- How to complete this task -
Pull out every line below that holds the word "trapezoid".

- Input data -

>>>>

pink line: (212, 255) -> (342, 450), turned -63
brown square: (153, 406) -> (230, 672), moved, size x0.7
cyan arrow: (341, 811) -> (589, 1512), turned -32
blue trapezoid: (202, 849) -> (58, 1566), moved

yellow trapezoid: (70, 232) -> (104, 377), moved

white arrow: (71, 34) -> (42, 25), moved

<<<<
>>>>

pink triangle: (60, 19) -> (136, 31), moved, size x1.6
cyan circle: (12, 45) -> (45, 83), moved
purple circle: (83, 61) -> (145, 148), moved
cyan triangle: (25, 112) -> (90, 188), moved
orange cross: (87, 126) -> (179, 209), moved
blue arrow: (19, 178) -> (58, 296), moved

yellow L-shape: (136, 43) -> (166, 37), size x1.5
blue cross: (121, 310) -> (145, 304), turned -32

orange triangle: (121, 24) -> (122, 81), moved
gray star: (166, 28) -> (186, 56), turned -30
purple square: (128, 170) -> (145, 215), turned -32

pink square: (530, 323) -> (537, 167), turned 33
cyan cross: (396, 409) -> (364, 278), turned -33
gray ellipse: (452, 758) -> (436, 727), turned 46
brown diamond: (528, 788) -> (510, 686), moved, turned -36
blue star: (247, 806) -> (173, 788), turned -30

<<<<
>>>>

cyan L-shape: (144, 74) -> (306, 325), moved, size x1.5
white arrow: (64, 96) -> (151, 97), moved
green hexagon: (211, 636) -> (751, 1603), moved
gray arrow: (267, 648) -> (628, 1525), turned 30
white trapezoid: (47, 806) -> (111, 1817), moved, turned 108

<<<<

- Exercise response -
blue trapezoid: (202, 849) -> (58, 1566), moved
yellow trapezoid: (70, 232) -> (104, 377), moved
white trapezoid: (47, 806) -> (111, 1817), moved, turned 108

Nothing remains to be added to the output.